++++ SOURCE MATERIAL

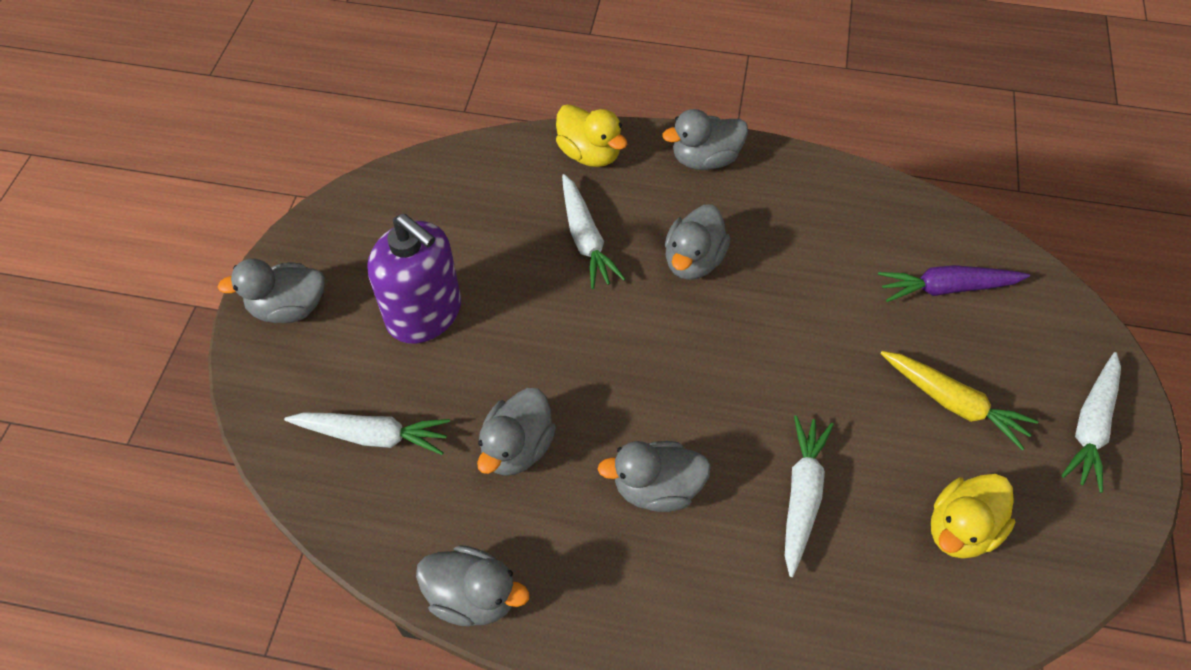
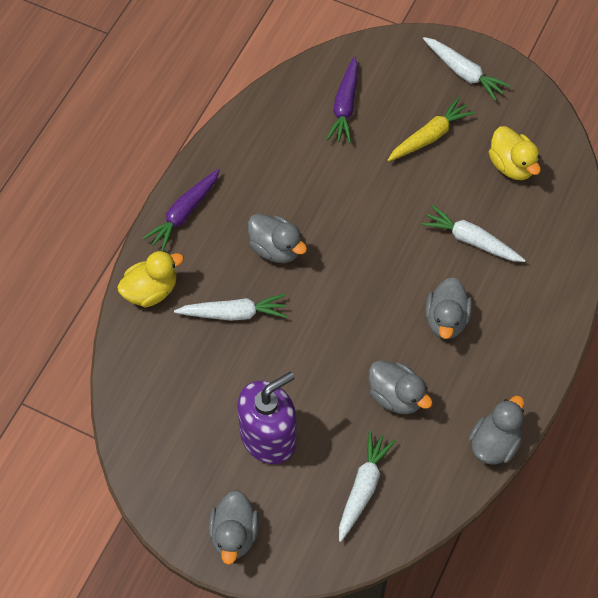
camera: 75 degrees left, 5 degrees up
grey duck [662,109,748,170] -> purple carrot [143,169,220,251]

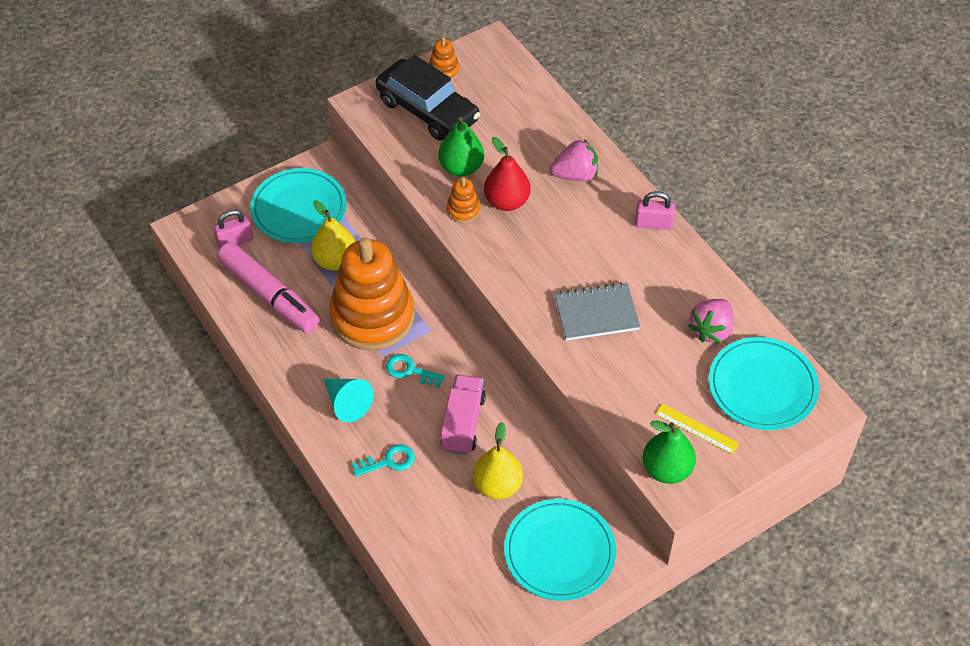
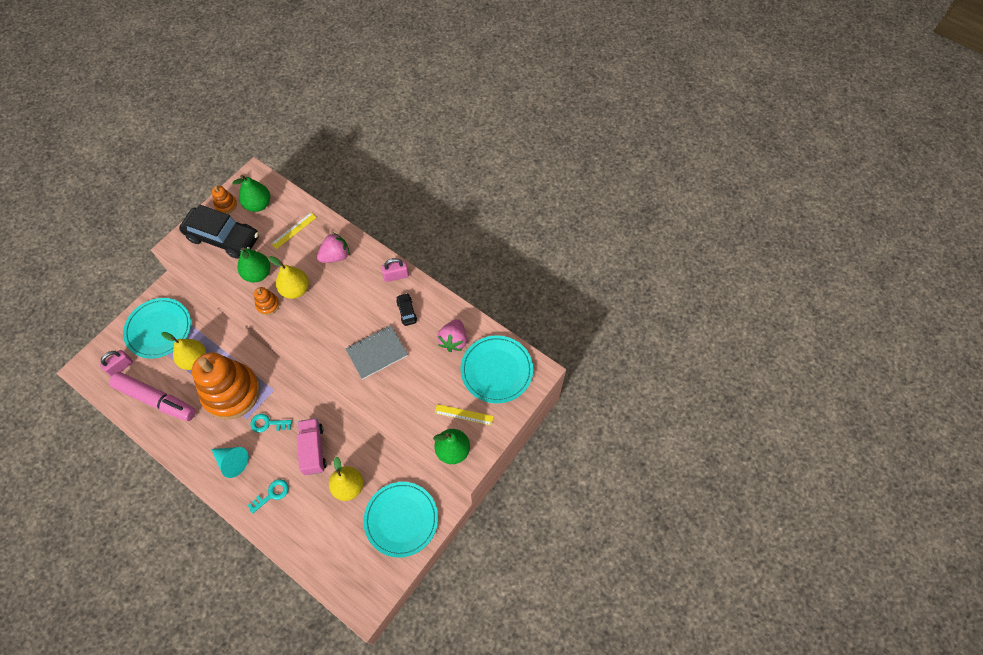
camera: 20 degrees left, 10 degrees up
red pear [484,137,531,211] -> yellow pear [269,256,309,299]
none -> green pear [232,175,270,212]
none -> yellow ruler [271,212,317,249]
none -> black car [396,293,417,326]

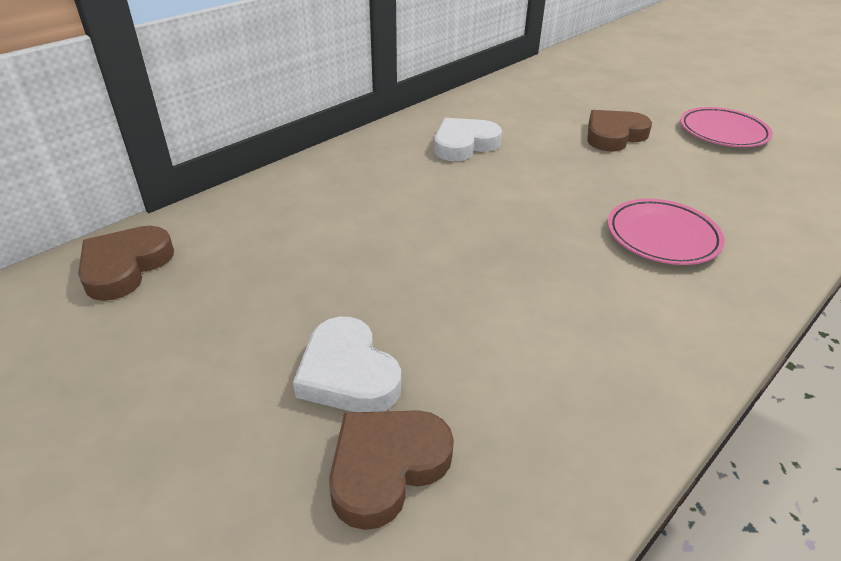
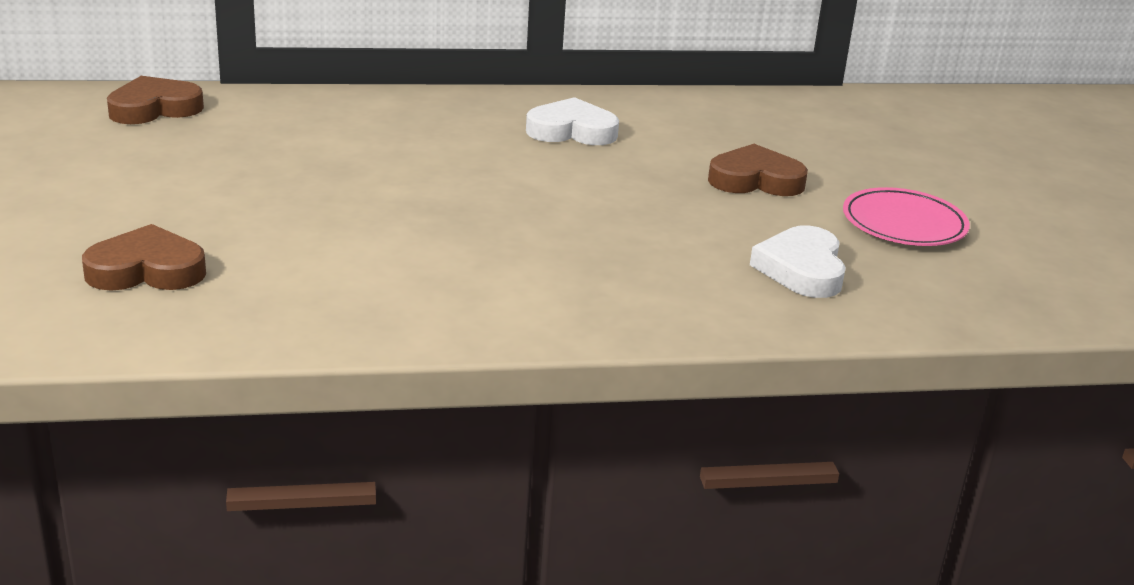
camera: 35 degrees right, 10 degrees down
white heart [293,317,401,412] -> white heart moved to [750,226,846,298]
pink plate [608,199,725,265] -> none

++++++++

**DIRECTIONS**
Return only the number of lines in the listing that contain the word "yellow".

**WRITTEN ANSWER**
2